## Task description
Print every one of the items below verbatim, keeping them in the same order.
◇ ◇ ◇
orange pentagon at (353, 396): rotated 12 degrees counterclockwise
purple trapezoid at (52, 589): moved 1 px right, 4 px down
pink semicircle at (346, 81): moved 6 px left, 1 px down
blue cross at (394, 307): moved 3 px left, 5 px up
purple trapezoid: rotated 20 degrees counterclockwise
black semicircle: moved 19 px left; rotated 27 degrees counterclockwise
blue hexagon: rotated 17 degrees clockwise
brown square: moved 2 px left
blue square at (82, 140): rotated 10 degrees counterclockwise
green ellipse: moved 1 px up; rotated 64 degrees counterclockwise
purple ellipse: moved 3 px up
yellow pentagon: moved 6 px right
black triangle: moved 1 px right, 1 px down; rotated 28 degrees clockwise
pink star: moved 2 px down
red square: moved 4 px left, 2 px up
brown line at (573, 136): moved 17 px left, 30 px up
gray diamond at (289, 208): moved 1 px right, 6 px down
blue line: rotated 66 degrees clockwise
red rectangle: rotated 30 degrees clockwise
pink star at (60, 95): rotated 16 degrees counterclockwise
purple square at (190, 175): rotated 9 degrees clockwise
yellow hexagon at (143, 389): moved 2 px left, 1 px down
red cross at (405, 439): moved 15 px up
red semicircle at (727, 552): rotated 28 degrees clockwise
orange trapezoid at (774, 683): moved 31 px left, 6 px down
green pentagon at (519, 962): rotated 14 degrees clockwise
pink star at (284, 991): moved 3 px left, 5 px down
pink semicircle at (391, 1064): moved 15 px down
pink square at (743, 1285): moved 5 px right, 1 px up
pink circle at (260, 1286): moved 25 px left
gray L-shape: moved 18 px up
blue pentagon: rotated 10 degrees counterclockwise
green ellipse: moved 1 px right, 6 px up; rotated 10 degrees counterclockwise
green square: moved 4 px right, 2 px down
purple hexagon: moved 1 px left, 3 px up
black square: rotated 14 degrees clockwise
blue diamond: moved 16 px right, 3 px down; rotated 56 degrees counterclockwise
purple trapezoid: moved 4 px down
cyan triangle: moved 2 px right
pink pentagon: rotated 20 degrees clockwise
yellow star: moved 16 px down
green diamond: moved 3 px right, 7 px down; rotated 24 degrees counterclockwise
◇ ◇ ◇
## The output
orange pentagon at (353, 396): rotated 12 degrees counterclockwise
purple trapezoid at (52, 589): moved 1 px right, 4 px down
pink semicircle at (346, 81): moved 6 px left, 1 px down
blue cross at (394, 307): moved 3 px left, 5 px up
purple trapezoid: rotated 20 degrees counterclockwise
black semicircle: moved 19 px left; rotated 27 degrees counterclockwise
blue hexagon: rotated 17 degrees clockwise
brown square: moved 2 px left
blue square at (82, 140): rotated 10 degrees counterclockwise
green ellipse: moved 1 px up; rotated 64 degrees counterclockwise
purple ellipse: moved 3 px up
yellow pentagon: moved 6 px right
black triangle: moved 1 px right, 1 px down; rotated 28 degrees clockwise
pink star: moved 2 px down
red square: moved 4 px left, 2 px up
brown line at (573, 136): moved 17 px left, 30 px up
gray diamond at (289, 208): moved 1 px right, 6 px down
blue line: rotated 66 degrees clockwise
red rectangle: rotated 30 degrees clockwise
pink star at (60, 95): rotated 16 degrees counterclockwise
purple square at (190, 175): rotated 9 degrees clockwise
yellow hexagon at (143, 389): moved 2 px left, 1 px down
red cross at (405, 439): moved 15 px up
red semicircle at (727, 552): rotated 28 degrees clockwise
orange trapezoid at (774, 683): moved 31 px left, 6 px down
green pentagon at (519, 962): rotated 14 degrees clockwise
pink star at (284, 991): moved 3 px left, 5 px down
pink semicircle at (391, 1064): moved 15 px down
pink square at (743, 1285): moved 5 px right, 1 px up
pink circle at (260, 1286): moved 25 px left
gray L-shape: moved 18 px up
blue pentagon: rotated 10 degrees counterclockwise
green ellipse: moved 1 px right, 6 px up; rotated 10 degrees counterclockwise
green square: moved 4 px right, 2 px down
purple hexagon: moved 1 px left, 3 px up
black square: rotated 14 degrees clockwise
blue diamond: moved 16 px right, 3 px down; rotated 56 degrees counterclockwise
purple trapezoid: moved 4 px down
cyan triangle: moved 2 px right
pink pentagon: rotated 20 degrees clockwise
yellow star: moved 16 px down
green diamond: moved 3 px right, 7 px down; rotated 24 degrees counterclockwise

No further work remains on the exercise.